Work to complete →
Collect each line of the listing that contains the word "plastic", and copy each one in full.
========
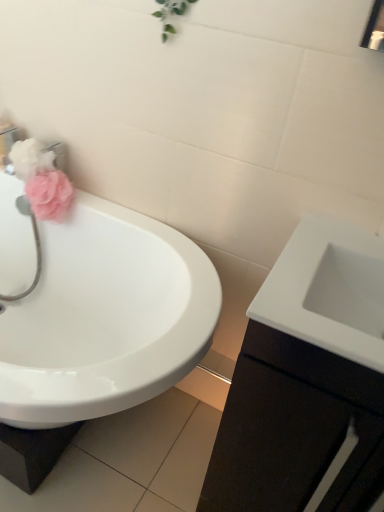
Question: Considering the relative sizes of white glossy cabinet at right and white glossy sink at right, the first sink when ordered from right to left, in the image provided, is white glossy cabinet at right wider than white glossy sink at right, the first sink when ordered from right to left,?

Choices:
 (A) no
 (B) yes

Answer: (B)

Question: Is white glossy cabinet at right next to white glossy sink at right, the second sink in the left-to-right sequence, and touching it?

Choices:
 (A) yes
 (B) no

Answer: (B)

Question: From the image's perspective, is white glossy cabinet at right on top of white glossy sink at right, the second sink in the left-to-right sequence?

Choices:
 (A) no
 (B) yes

Answer: (A)

Question: Does white glossy cabinet at right appear on the left side of white glossy sink at right, the first sink when ordered from right to left?

Choices:
 (A) no
 (B) yes

Answer: (A)

Question: Is the position of white glossy cabinet at right less distant than that of white glossy sink at right, the second sink in the left-to-right sequence?

Choices:
 (A) yes
 (B) no

Answer: (A)

Question: Is point (46, 179) positioned closer to the camera than point (36, 146)?

Choices:
 (A) farther
 (B) closer

Answer: (B)

Question: From a real-world perspective, is matte pink sponge at left, which ranks as the 1th flower in bottom-to-top order, physically located above or below matte pink flower at left, the 1th flower from the top?

Choices:
 (A) below
 (B) above

Answer: (A)

Question: In the image, is matte pink sponge at left, which ranks as the 1th flower in bottom-to-top order, on the left side or the right side of matte pink flower at left, positioned as the second flower in bottom-to-top order?

Choices:
 (A) right
 (B) left

Answer: (A)

Question: Is matte pink sponge at left, which ranks as the 1th flower in bottom-to-top order, inside or outside of matte pink flower at left, positioned as the second flower in bottom-to-top order?

Choices:
 (A) inside
 (B) outside

Answer: (B)

Question: From the image's perspective, is white glossy sink at left, the second sink in the right-to-left sequence, above or below white glossy cabinet at right?

Choices:
 (A) below
 (B) above

Answer: (B)

Question: Is white glossy sink at left, the second sink in the right-to-left sequence, wider or thinner than white glossy cabinet at right?

Choices:
 (A) thin
 (B) wide

Answer: (B)

Question: Is white glossy sink at left, marked as the first sink in a left-to-right arrangement, bigger or smaller than white glossy cabinet at right?

Choices:
 (A) small
 (B) big

Answer: (B)

Question: From a real-world perspective, is white glossy sink at left, marked as the first sink in a left-to-right arrangement, above or below white glossy cabinet at right?

Choices:
 (A) above
 (B) below

Answer: (B)

Question: From the image's perspective, is white glossy sink at right, the first sink when ordered from right to left, located above or below matte pink flower at left, positioned as the second flower in bottom-to-top order?

Choices:
 (A) above
 (B) below

Answer: (B)

Question: From their relative heights in the image, would you say white glossy sink at right, the first sink when ordered from right to left, is taller or shorter than matte pink flower at left, the 1th flower from the top?

Choices:
 (A) tall
 (B) short

Answer: (A)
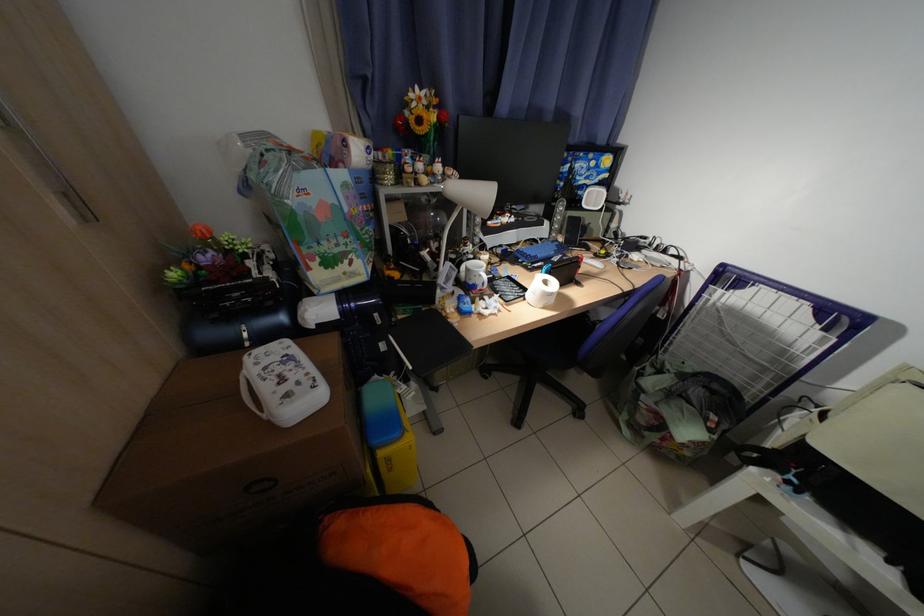
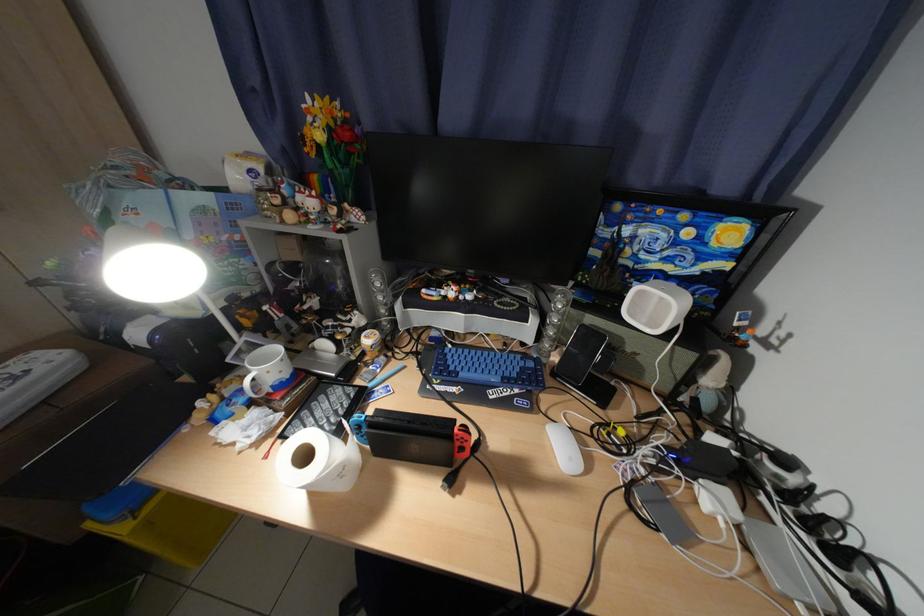
In the second image, find the point that corresponds to point 495,257 in the first image.

(381, 341)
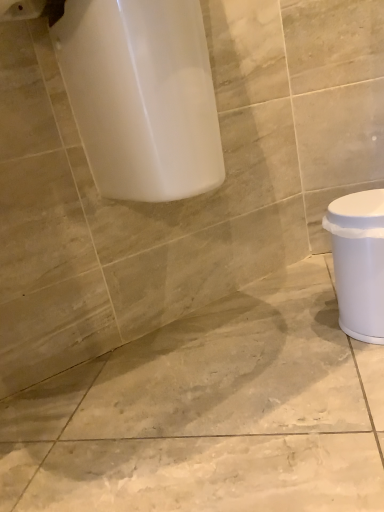
In order to face white plastic waste bin at lower right, should I rotate leftwards or rightwards?

Rotate your view right by about 23.598°.

At what (x,y) coordinates should I click in order to perform the action: click on white plastic waste bin at lower right. Please return your answer as a coordinate pair (x, y). The width and height of the screenshot is (384, 512). Looking at the image, I should click on click(359, 262).

Describe the element at coordinates (359, 262) in the screenshot. The width and height of the screenshot is (384, 512). I see `white plastic waste bin at lower right` at that location.

This screenshot has width=384, height=512. I want to click on white plastic waste bin at lower right, so click(359, 262).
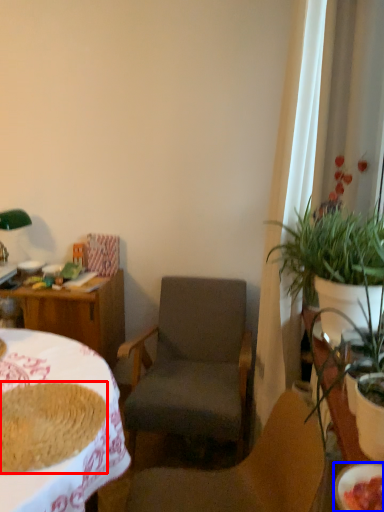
========
Task result →
In order to face white plastic waste bin at lower right, should I rotate leftwards or rightwards?
At what (x,y) coordinates should I click in order to perform the action: click on white plastic waste bin at lower right. Please return your answer as a coordinate pair (x, y). The width and height of the screenshot is (384, 512). Looking at the image, I should click on click(359, 262).
Describe the element at coordinates (359, 262) in the screenshot. The width and height of the screenshot is (384, 512). I see `white plastic waste bin at lower right` at that location.
This screenshot has width=384, height=512. I want to click on white plastic waste bin at lower right, so click(359, 262).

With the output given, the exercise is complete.